Extracted records:
-- Opening Marker --

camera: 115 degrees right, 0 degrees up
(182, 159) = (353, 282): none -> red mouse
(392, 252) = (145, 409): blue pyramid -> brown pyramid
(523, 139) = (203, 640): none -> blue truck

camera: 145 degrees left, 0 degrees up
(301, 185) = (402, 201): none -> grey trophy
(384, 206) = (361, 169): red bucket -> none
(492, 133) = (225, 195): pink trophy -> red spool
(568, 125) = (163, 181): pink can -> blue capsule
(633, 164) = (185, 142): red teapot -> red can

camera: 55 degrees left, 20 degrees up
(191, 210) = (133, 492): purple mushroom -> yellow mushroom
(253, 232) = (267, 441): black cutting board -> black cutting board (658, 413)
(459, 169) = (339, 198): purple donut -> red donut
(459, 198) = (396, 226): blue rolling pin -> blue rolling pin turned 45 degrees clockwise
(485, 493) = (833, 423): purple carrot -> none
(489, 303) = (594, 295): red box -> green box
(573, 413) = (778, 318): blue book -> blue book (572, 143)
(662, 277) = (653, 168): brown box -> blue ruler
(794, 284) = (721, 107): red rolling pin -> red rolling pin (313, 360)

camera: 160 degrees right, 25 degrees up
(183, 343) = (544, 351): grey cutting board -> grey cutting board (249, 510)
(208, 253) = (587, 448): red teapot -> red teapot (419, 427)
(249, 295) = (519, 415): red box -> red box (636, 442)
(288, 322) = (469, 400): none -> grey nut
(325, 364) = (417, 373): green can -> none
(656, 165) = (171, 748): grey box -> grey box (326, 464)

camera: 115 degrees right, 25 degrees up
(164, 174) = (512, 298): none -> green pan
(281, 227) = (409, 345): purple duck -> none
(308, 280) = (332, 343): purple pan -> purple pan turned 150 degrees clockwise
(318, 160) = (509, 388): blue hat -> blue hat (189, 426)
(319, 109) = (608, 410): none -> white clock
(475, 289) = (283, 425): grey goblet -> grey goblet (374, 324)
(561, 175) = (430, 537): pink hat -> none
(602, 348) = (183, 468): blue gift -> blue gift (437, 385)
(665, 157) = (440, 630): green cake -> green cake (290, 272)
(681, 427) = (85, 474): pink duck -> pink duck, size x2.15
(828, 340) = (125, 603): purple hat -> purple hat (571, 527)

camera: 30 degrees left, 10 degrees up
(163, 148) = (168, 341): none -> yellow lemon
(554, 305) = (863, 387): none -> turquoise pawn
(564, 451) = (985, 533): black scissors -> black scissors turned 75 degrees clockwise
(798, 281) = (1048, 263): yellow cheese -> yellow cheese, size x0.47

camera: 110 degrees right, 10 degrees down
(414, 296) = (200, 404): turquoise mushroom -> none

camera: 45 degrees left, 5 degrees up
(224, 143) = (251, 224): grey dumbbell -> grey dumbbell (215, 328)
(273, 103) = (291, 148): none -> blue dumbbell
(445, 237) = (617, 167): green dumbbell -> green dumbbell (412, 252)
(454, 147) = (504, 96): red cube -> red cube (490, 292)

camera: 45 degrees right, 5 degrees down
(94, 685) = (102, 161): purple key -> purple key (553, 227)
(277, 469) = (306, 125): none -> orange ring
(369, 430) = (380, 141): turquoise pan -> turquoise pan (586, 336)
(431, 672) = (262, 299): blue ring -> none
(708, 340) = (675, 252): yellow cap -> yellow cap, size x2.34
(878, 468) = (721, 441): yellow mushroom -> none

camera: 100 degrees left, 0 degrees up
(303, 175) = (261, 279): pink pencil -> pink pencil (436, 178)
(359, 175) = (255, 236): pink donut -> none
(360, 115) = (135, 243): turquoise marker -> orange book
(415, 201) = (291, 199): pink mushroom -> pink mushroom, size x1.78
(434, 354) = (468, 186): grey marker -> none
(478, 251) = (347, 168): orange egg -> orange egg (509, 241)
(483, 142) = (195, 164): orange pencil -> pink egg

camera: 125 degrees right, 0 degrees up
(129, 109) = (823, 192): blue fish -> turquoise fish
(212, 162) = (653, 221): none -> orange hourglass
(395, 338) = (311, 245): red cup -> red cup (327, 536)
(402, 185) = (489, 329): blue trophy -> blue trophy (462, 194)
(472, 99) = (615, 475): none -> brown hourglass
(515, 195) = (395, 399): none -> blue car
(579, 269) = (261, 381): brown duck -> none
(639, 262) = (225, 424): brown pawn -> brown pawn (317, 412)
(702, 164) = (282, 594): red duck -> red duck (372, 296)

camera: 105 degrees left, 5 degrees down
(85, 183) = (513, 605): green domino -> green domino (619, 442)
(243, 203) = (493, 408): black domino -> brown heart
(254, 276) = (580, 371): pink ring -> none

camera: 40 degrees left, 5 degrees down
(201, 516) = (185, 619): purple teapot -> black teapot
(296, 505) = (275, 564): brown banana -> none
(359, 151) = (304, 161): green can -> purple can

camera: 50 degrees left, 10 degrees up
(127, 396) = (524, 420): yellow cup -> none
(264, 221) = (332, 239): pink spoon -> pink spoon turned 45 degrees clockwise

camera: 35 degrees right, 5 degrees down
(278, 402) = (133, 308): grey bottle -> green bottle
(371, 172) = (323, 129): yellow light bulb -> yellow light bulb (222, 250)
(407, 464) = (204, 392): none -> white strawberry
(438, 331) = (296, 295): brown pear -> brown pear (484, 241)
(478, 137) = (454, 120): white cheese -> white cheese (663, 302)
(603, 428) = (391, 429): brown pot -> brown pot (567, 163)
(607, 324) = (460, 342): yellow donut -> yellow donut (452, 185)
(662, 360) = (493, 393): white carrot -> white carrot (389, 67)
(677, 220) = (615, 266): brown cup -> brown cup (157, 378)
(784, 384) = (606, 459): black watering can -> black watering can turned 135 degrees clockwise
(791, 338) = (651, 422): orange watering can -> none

-- Closing Marker --

• [Exercise objective]: Print all the data exactly as shown above.

• [Expected answer]:
camera: 115 degrees right, 0 degrees up
(182, 159) = (353, 282): none -> red mouse
(392, 252) = (145, 409): blue pyramid -> brown pyramid
(523, 139) = (203, 640): none -> blue truck

camera: 145 degrees left, 0 degrees up
(301, 185) = (402, 201): none -> grey trophy
(384, 206) = (361, 169): red bucket -> none
(492, 133) = (225, 195): pink trophy -> red spool
(568, 125) = (163, 181): pink can -> blue capsule
(633, 164) = (185, 142): red teapot -> red can

camera: 55 degrees left, 20 degrees up
(191, 210) = (133, 492): purple mushroom -> yellow mushroom
(253, 232) = (267, 441): black cutting board -> black cutting board (658, 413)
(459, 169) = (339, 198): purple donut -> red donut
(459, 198) = (396, 226): blue rolling pin -> blue rolling pin turned 45 degrees clockwise
(485, 493) = (833, 423): purple carrot -> none
(489, 303) = (594, 295): red box -> green box
(573, 413) = (778, 318): blue book -> blue book (572, 143)
(662, 277) = (653, 168): brown box -> blue ruler
(794, 284) = (721, 107): red rolling pin -> red rolling pin (313, 360)

camera: 160 degrees right, 25 degrees up
(183, 343) = (544, 351): grey cutting board -> grey cutting board (249, 510)
(208, 253) = (587, 448): red teapot -> red teapot (419, 427)
(249, 295) = (519, 415): red box -> red box (636, 442)
(288, 322) = (469, 400): none -> grey nut
(325, 364) = (417, 373): green can -> none
(656, 165) = (171, 748): grey box -> grey box (326, 464)

camera: 115 degrees right, 25 degrees up
(164, 174) = (512, 298): none -> green pan
(281, 227) = (409, 345): purple duck -> none
(308, 280) = (332, 343): purple pan -> purple pan turned 150 degrees clockwise
(318, 160) = (509, 388): blue hat -> blue hat (189, 426)
(319, 109) = (608, 410): none -> white clock
(475, 289) = (283, 425): grey goblet -> grey goblet (374, 324)
(561, 175) = (430, 537): pink hat -> none
(602, 348) = (183, 468): blue gift -> blue gift (437, 385)
(665, 157) = (440, 630): green cake -> green cake (290, 272)
(681, 427) = (85, 474): pink duck -> pink duck, size x2.15
(828, 340) = (125, 603): purple hat -> purple hat (571, 527)

camera: 30 degrees left, 10 degrees up
(163, 148) = (168, 341): none -> yellow lemon
(554, 305) = (863, 387): none -> turquoise pawn
(564, 451) = (985, 533): black scissors -> black scissors turned 75 degrees clockwise
(798, 281) = (1048, 263): yellow cheese -> yellow cheese, size x0.47

camera: 110 degrees right, 10 degrees down
(414, 296) = (200, 404): turquoise mushroom -> none

camera: 45 degrees left, 5 degrees up
(224, 143) = (251, 224): grey dumbbell -> grey dumbbell (215, 328)
(273, 103) = (291, 148): none -> blue dumbbell
(445, 237) = (617, 167): green dumbbell -> green dumbbell (412, 252)
(454, 147) = (504, 96): red cube -> red cube (490, 292)

camera: 45 degrees right, 5 degrees down
(94, 685) = (102, 161): purple key -> purple key (553, 227)
(277, 469) = (306, 125): none -> orange ring
(369, 430) = (380, 141): turquoise pan -> turquoise pan (586, 336)
(431, 672) = (262, 299): blue ring -> none
(708, 340) = (675, 252): yellow cap -> yellow cap, size x2.34
(878, 468) = (721, 441): yellow mushroom -> none

camera: 100 degrees left, 0 degrees up
(303, 175) = (261, 279): pink pencil -> pink pencil (436, 178)
(359, 175) = (255, 236): pink donut -> none
(360, 115) = (135, 243): turquoise marker -> orange book
(415, 201) = (291, 199): pink mushroom -> pink mushroom, size x1.78
(434, 354) = (468, 186): grey marker -> none
(478, 251) = (347, 168): orange egg -> orange egg (509, 241)
(483, 142) = (195, 164): orange pencil -> pink egg

camera: 125 degrees right, 0 degrees up
(129, 109) = (823, 192): blue fish -> turquoise fish
(212, 162) = (653, 221): none -> orange hourglass
(395, 338) = (311, 245): red cup -> red cup (327, 536)
(402, 185) = (489, 329): blue trophy -> blue trophy (462, 194)
(472, 99) = (615, 475): none -> brown hourglass
(515, 195) = (395, 399): none -> blue car
(579, 269) = (261, 381): brown duck -> none
(639, 262) = (225, 424): brown pawn -> brown pawn (317, 412)
(702, 164) = (282, 594): red duck -> red duck (372, 296)

camera: 105 degrees left, 5 degrees down
(85, 183) = (513, 605): green domino -> green domino (619, 442)
(243, 203) = (493, 408): black domino -> brown heart
(254, 276) = (580, 371): pink ring -> none

camera: 40 degrees left, 5 degrees down
(201, 516) = (185, 619): purple teapot -> black teapot
(296, 505) = (275, 564): brown banana -> none
(359, 151) = (304, 161): green can -> purple can

camera: 50 degrees left, 10 degrees up
(127, 396) = (524, 420): yellow cup -> none
(264, 221) = (332, 239): pink spoon -> pink spoon turned 45 degrees clockwise

camera: 35 degrees right, 5 degrees down
(278, 402) = (133, 308): grey bottle -> green bottle
(371, 172) = (323, 129): yellow light bulb -> yellow light bulb (222, 250)
(407, 464) = (204, 392): none -> white strawberry
(438, 331) = (296, 295): brown pear -> brown pear (484, 241)
(478, 137) = (454, 120): white cheese -> white cheese (663, 302)
(603, 428) = (391, 429): brown pot -> brown pot (567, 163)
(607, 324) = (460, 342): yellow donut -> yellow donut (452, 185)
(662, 360) = (493, 393): white carrot -> white carrot (389, 67)
(677, 220) = (615, 266): brown cup -> brown cup (157, 378)
(784, 384) = (606, 459): black watering can -> black watering can turned 135 degrees clockwise
(791, 338) = (651, 422): orange watering can -> none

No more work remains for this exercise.